**Aim of the task**
Copy out each line of the entries below in which the string "cheese" appears.

★ ★ ★

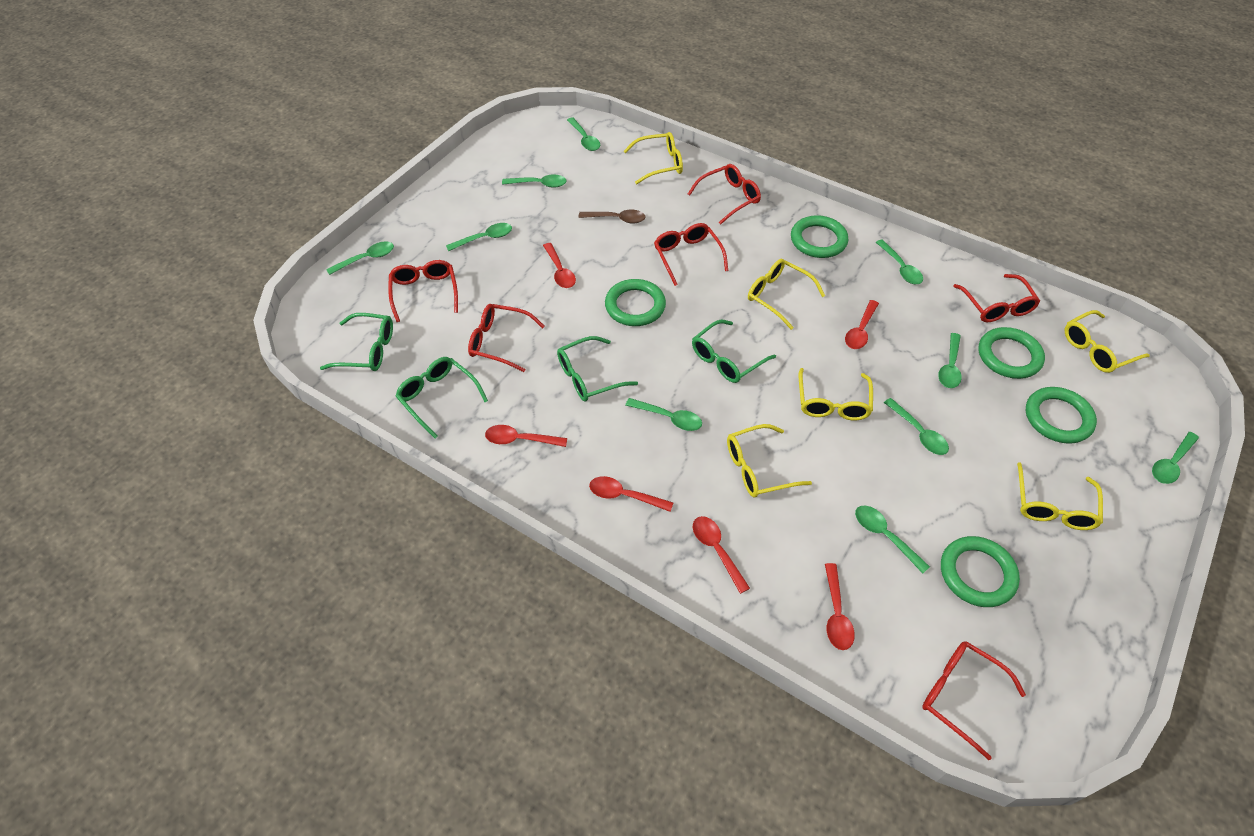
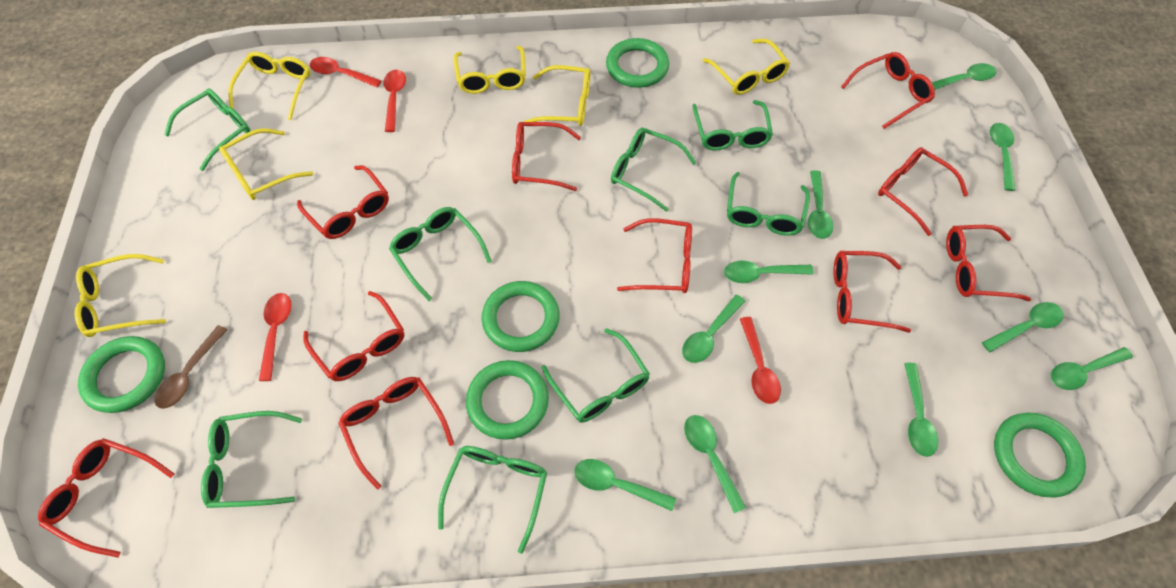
green glasses: 4 -> 8
red glasses: 6 -> 10
red spoon: 6 -> 4

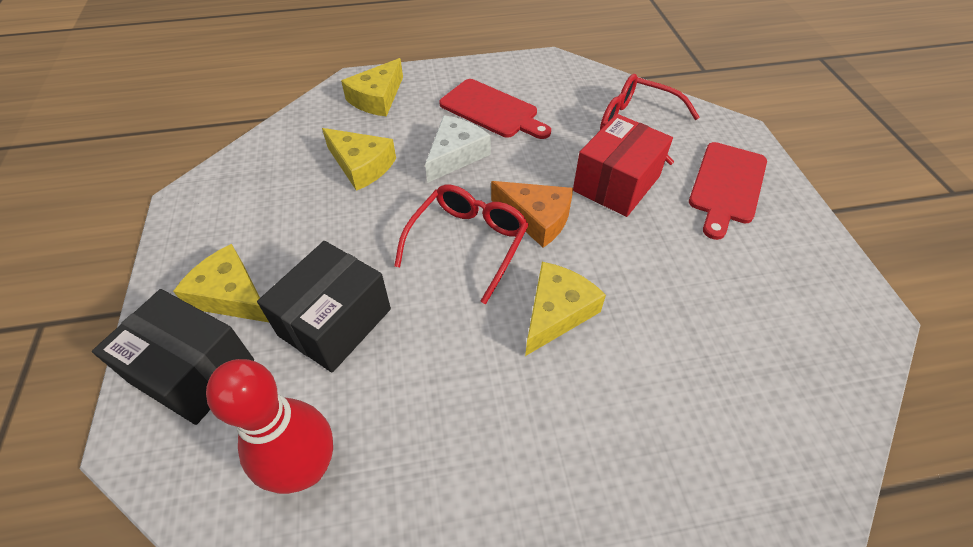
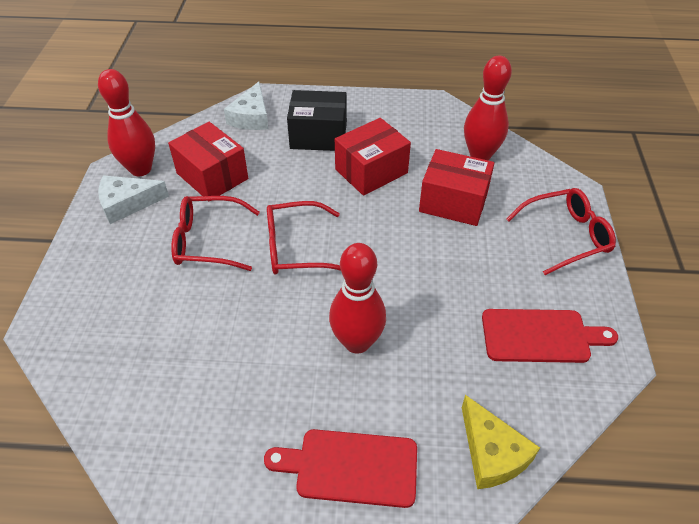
black box: 2 -> 1
orange cheese: 1 -> 0
red bowling pin: 1 -> 3
red box: 1 -> 3
red glasses: 2 -> 3
white cheese: 1 -> 2
yellow cheese: 4 -> 1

★ ★ ★

**Exercise result**
orange cheese: 1 -> 0
white cheese: 1 -> 2
yellow cheese: 4 -> 1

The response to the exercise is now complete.